▶ Records shown:
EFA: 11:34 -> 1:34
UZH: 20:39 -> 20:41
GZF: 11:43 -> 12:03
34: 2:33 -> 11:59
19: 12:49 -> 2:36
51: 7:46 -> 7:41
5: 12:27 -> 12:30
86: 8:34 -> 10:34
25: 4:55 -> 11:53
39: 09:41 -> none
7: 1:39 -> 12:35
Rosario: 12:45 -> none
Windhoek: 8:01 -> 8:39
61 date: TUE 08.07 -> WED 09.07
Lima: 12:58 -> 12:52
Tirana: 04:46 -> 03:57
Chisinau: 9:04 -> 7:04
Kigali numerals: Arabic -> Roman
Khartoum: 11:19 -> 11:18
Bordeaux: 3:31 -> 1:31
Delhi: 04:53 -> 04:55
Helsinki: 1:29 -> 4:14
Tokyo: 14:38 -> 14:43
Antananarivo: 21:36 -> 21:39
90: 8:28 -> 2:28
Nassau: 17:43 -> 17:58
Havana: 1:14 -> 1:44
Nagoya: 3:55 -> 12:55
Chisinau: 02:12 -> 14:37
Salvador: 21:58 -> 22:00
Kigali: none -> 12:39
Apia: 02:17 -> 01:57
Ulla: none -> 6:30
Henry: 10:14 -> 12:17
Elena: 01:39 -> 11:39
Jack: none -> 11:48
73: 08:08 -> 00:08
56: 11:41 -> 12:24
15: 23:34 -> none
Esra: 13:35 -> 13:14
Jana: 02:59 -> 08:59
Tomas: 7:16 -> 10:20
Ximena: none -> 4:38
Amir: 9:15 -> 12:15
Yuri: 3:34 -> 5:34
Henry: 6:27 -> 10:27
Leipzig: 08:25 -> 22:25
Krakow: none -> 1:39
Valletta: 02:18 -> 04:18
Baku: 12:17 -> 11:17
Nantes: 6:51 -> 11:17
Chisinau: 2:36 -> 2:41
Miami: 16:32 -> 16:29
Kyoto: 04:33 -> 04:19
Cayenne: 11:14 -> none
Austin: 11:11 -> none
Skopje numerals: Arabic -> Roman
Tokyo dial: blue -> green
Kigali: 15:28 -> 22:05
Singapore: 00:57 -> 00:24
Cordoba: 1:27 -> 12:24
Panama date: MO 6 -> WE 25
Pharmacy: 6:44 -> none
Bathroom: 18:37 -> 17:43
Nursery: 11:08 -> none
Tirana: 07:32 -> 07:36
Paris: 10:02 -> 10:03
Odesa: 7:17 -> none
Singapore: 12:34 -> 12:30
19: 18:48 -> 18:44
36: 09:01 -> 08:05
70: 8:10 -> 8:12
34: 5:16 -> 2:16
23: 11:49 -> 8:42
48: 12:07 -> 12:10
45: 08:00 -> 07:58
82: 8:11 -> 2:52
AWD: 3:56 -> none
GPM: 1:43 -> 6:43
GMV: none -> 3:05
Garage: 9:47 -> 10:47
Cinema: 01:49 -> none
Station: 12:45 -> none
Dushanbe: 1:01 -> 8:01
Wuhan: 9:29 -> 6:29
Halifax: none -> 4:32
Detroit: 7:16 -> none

▶ Stated exercise: Copy every line of the data above, character for character, without changing anything.

▶ Full answer:
EFA: 11:34 -> 1:34
UZH: 20:39 -> 20:41
GZF: 11:43 -> 12:03
34: 2:33 -> 11:59
19: 12:49 -> 2:36
51: 7:46 -> 7:41
5: 12:27 -> 12:30
86: 8:34 -> 10:34
25: 4:55 -> 11:53
39: 09:41 -> none
7: 1:39 -> 12:35
Rosario: 12:45 -> none
Windhoek: 8:01 -> 8:39
61 date: TUE 08.07 -> WED 09.07
Lima: 12:58 -> 12:52
Tirana: 04:46 -> 03:57
Chisinau: 9:04 -> 7:04
Kigali numerals: Arabic -> Roman
Khartoum: 11:19 -> 11:18
Bordeaux: 3:31 -> 1:31
Delhi: 04:53 -> 04:55
Helsinki: 1:29 -> 4:14
Tokyo: 14:38 -> 14:43
Antananarivo: 21:36 -> 21:39
90: 8:28 -> 2:28
Nassau: 17:43 -> 17:58
Havana: 1:14 -> 1:44
Nagoya: 3:55 -> 12:55
Chisinau: 02:12 -> 14:37
Salvador: 21:58 -> 22:00
Kigali: none -> 12:39
Apia: 02:17 -> 01:57
Ulla: none -> 6:30
Henry: 10:14 -> 12:17
Elena: 01:39 -> 11:39
Jack: none -> 11:48
73: 08:08 -> 00:08
56: 11:41 -> 12:24
15: 23:34 -> none
Esra: 13:35 -> 13:14
Jana: 02:59 -> 08:59
Tomas: 7:16 -> 10:20
Ximena: none -> 4:38
Amir: 9:15 -> 12:15
Yuri: 3:34 -> 5:34
Henry: 6:27 -> 10:27
Leipzig: 08:25 -> 22:25
Krakow: none -> 1:39
Valletta: 02:18 -> 04:18
Baku: 12:17 -> 11:17
Nantes: 6:51 -> 11:17
Chisinau: 2:36 -> 2:41
Miami: 16:32 -> 16:29
Kyoto: 04:33 -> 04:19
Cayenne: 11:14 -> none
Austin: 11:11 -> none
Skopje numerals: Arabic -> Roman
Tokyo dial: blue -> green
Kigali: 15:28 -> 22:05
Singapore: 00:57 -> 00:24
Cordoba: 1:27 -> 12:24
Panama date: MO 6 -> WE 25
Pharmacy: 6:44 -> none
Bathroom: 18:37 -> 17:43
Nursery: 11:08 -> none
Tirana: 07:32 -> 07:36
Paris: 10:02 -> 10:03
Odesa: 7:17 -> none
Singapore: 12:34 -> 12:30
19: 18:48 -> 18:44
36: 09:01 -> 08:05
70: 8:10 -> 8:12
34: 5:16 -> 2:16
23: 11:49 -> 8:42
48: 12:07 -> 12:10
45: 08:00 -> 07:58
82: 8:11 -> 2:52
AWD: 3:56 -> none
GPM: 1:43 -> 6:43
GMV: none -> 3:05
Garage: 9:47 -> 10:47
Cinema: 01:49 -> none
Station: 12:45 -> none
Dushanbe: 1:01 -> 8:01
Wuhan: 9:29 -> 6:29
Halifax: none -> 4:32
Detroit: 7:16 -> none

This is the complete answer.